Which lines hold the word "blue"? Copy each of them from the material.

☆ ☆ ☆ ☆

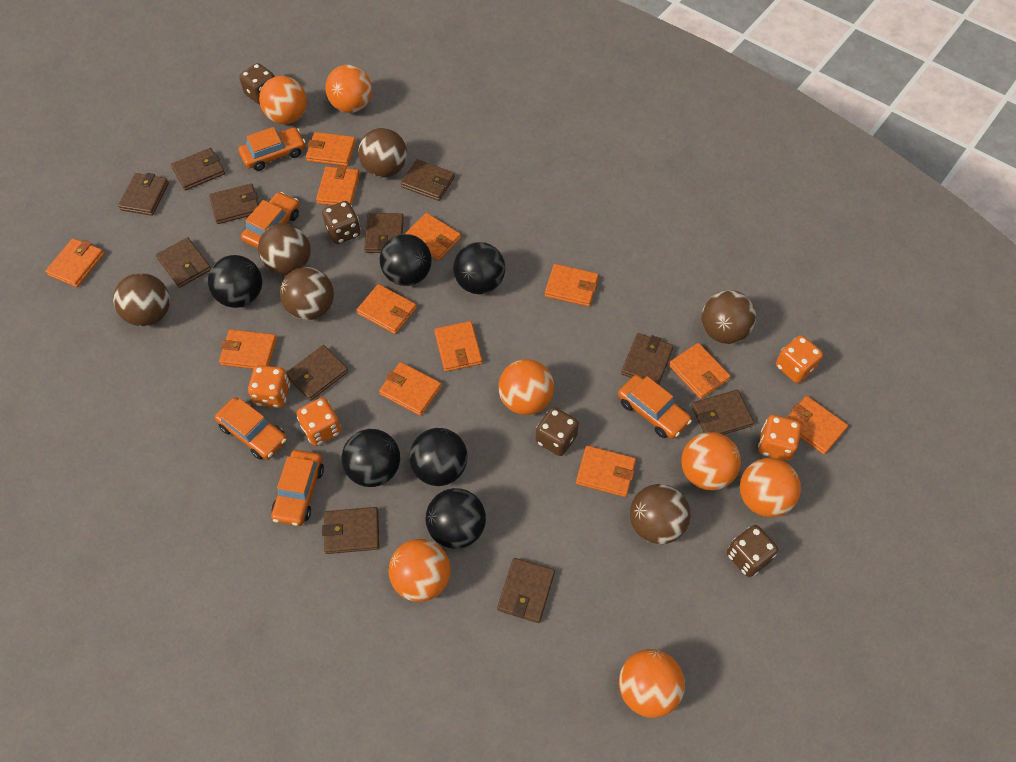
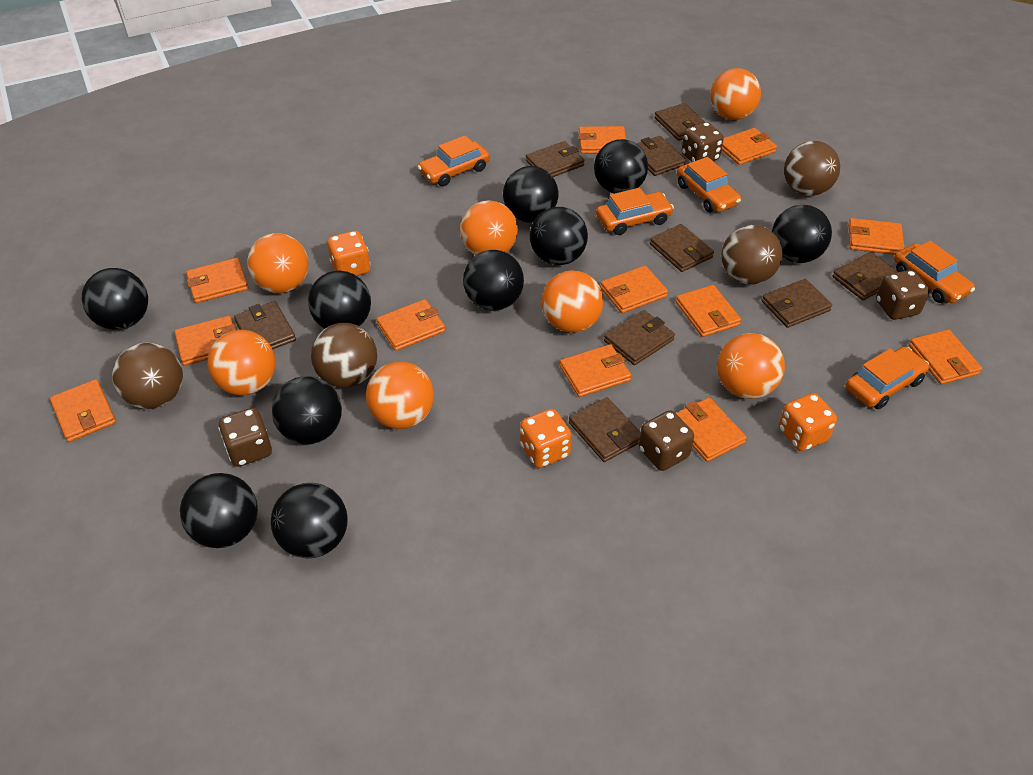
black ball: 6 -> 10
brown ball: 6 -> 4
brown wallet: 11 -> 9
orange dice: 4 -> 3

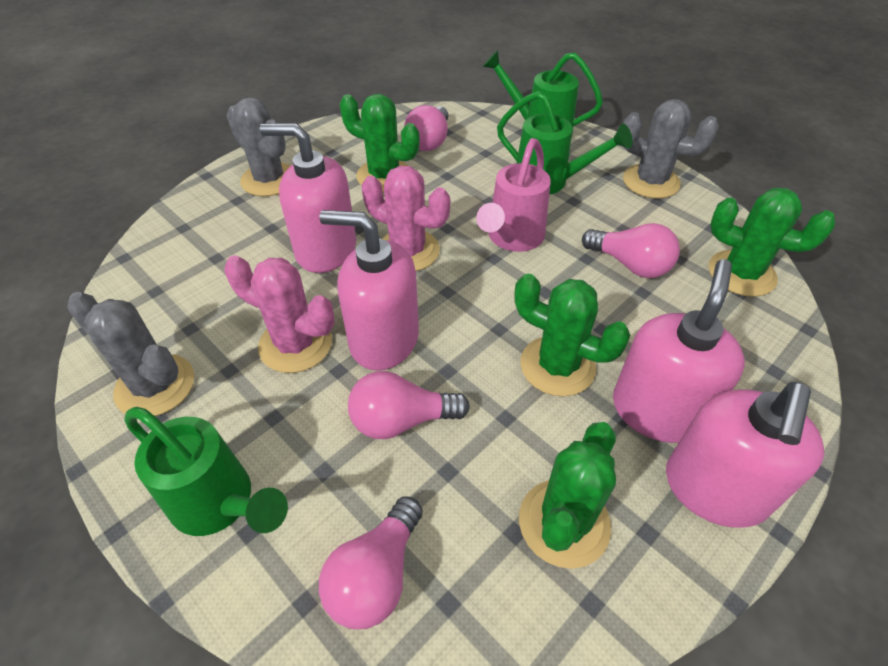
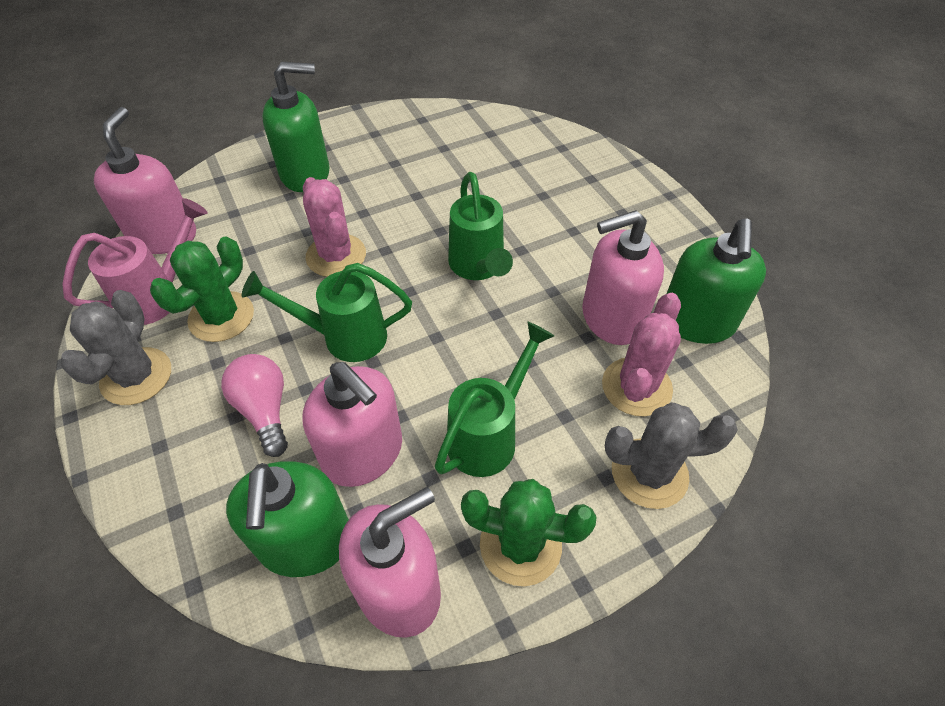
green cactus: 4 -> 2
green soap dispenser: 0 -> 3
grey cactus: 3 -> 2
pink light bulb: 4 -> 1

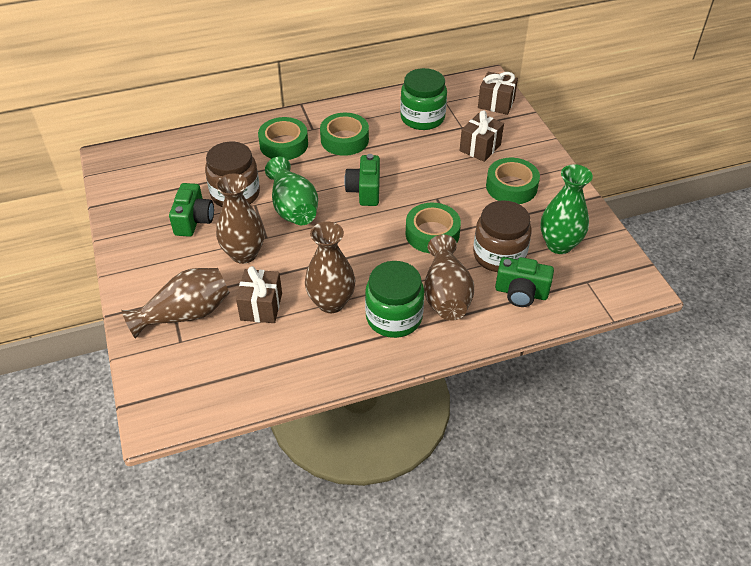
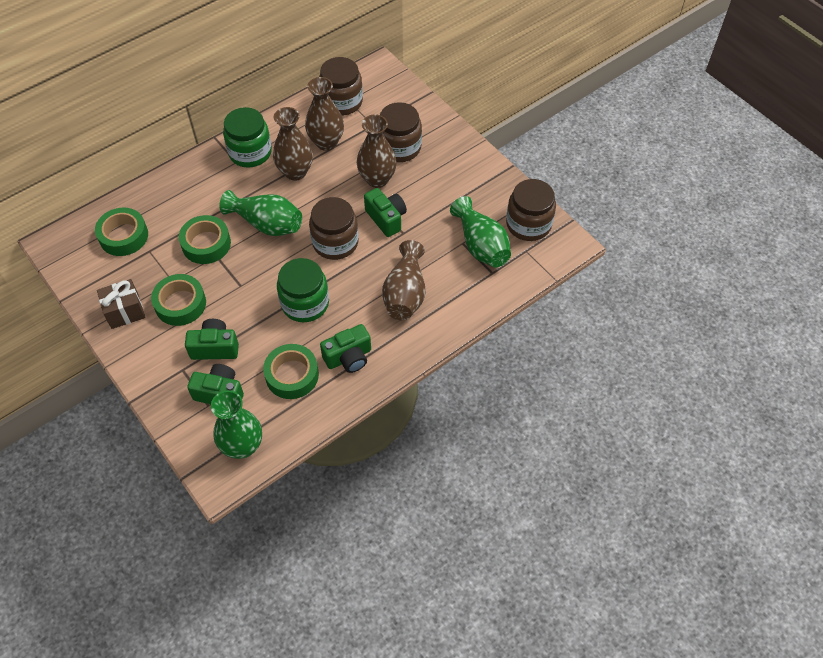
brown gift: 3 -> 1
brown jar: 2 -> 4
green camera: 3 -> 4
green vase: 2 -> 3

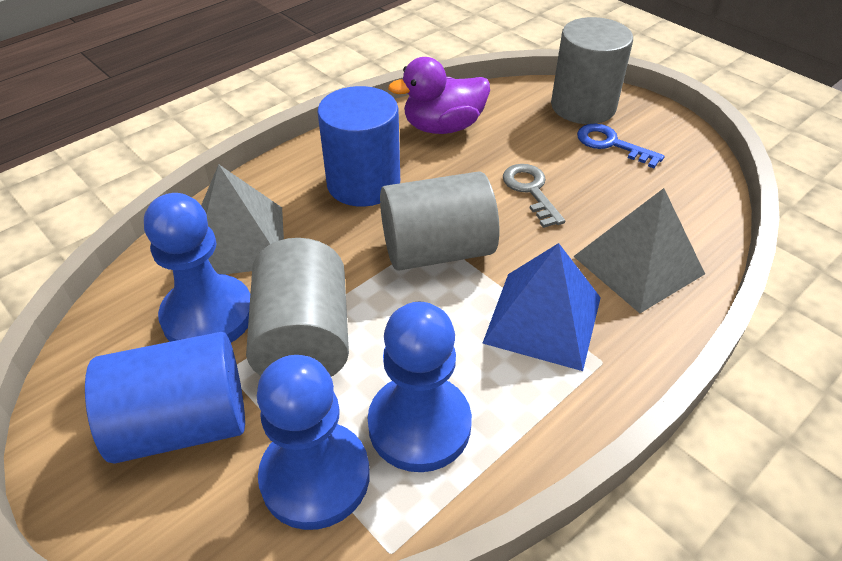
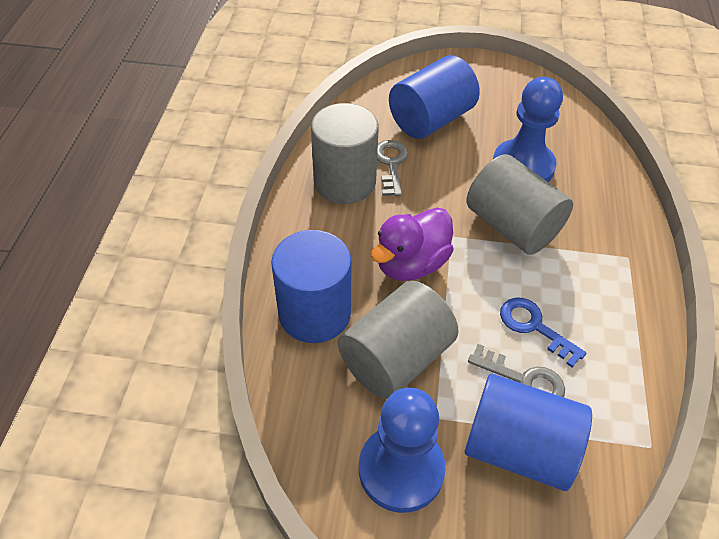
blue cylinder: 2 -> 3
blue pawn: 3 -> 2
blue pyramid: 1 -> 0
grey key: 1 -> 2
grey pyramid: 2 -> 0

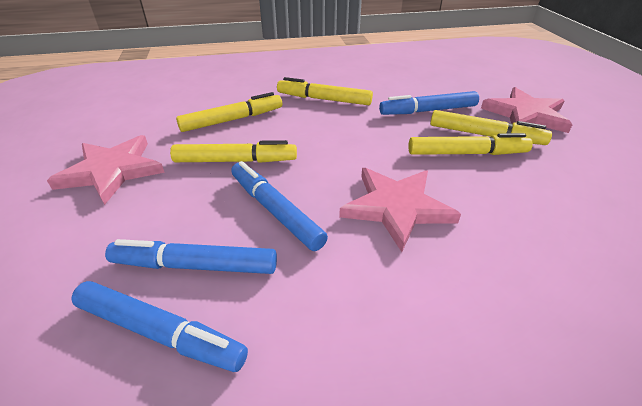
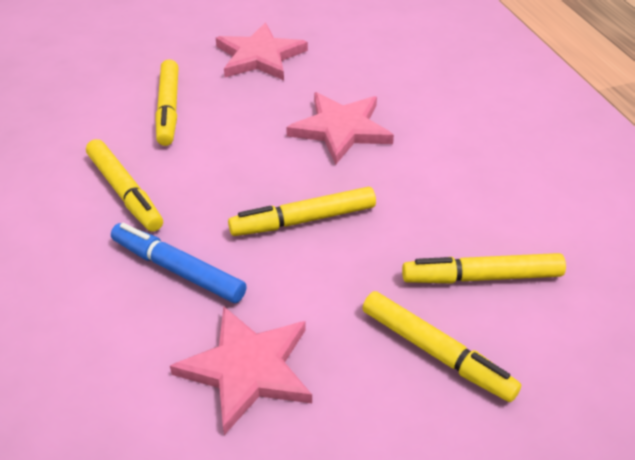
blue marker: 4 -> 1

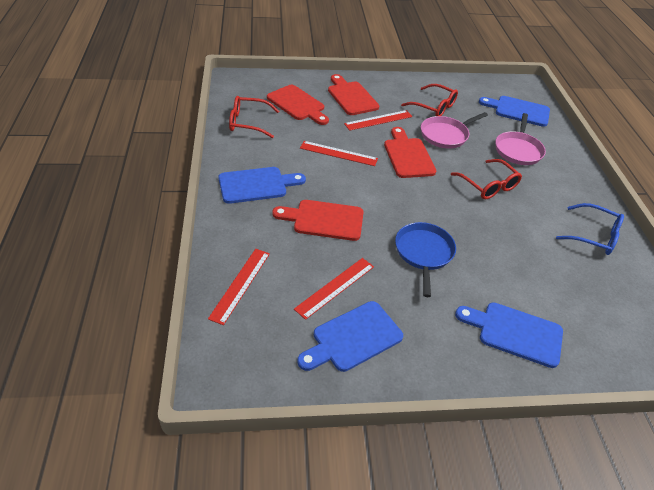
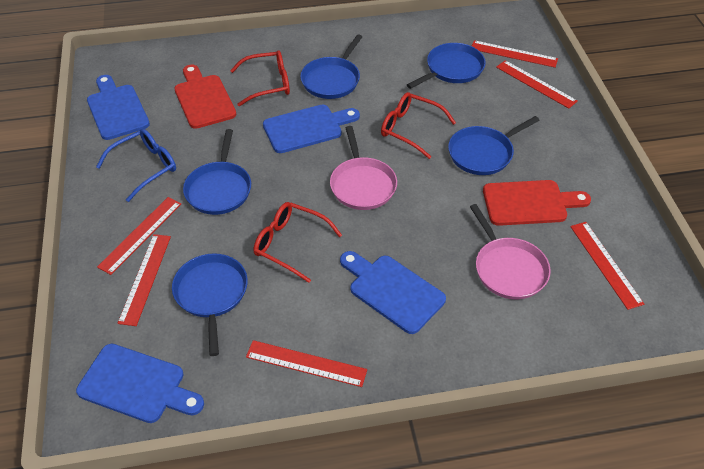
blue pan: 1 -> 5
red cutting board: 4 -> 2
red ruler: 4 -> 6

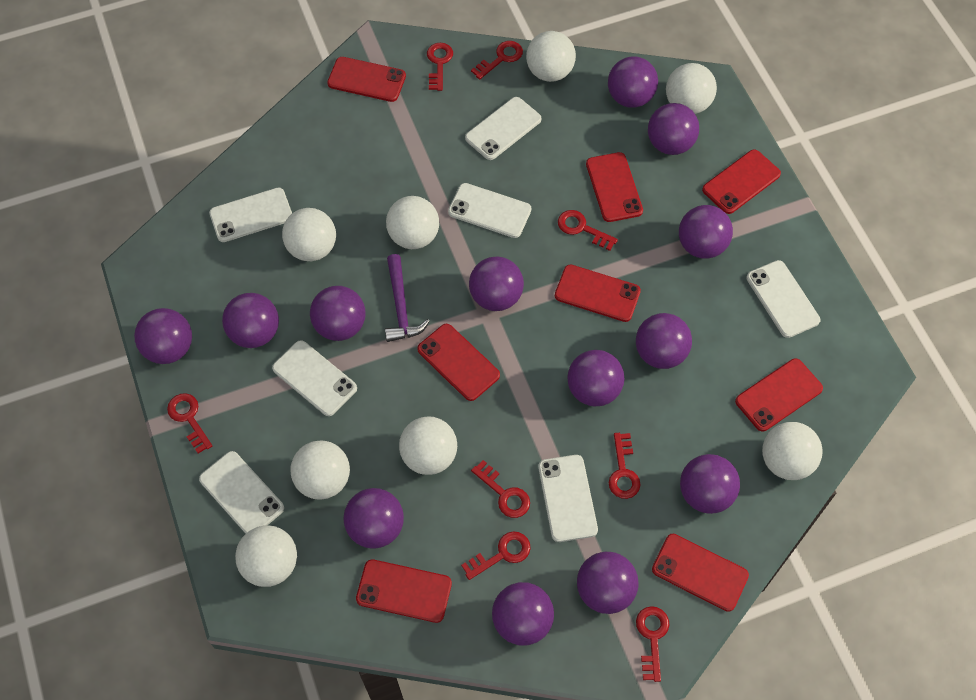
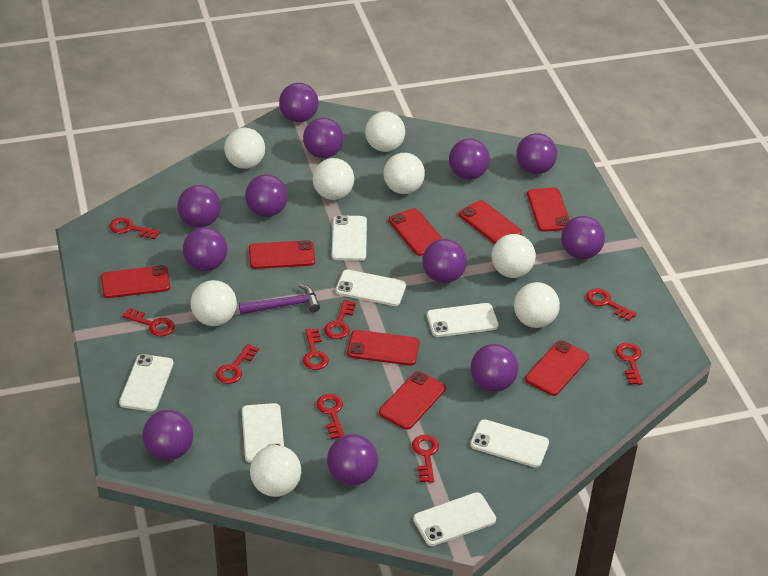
purple ball: 13 -> 12
red key: 8 -> 9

☆ ☆ ☆ ☆

[ANSWER SECTION]:
blue cylinder: 2 -> 3
blue pawn: 3 -> 2
blue pyramid: 1 -> 0
blue marker: 4 -> 1
blue pan: 1 -> 5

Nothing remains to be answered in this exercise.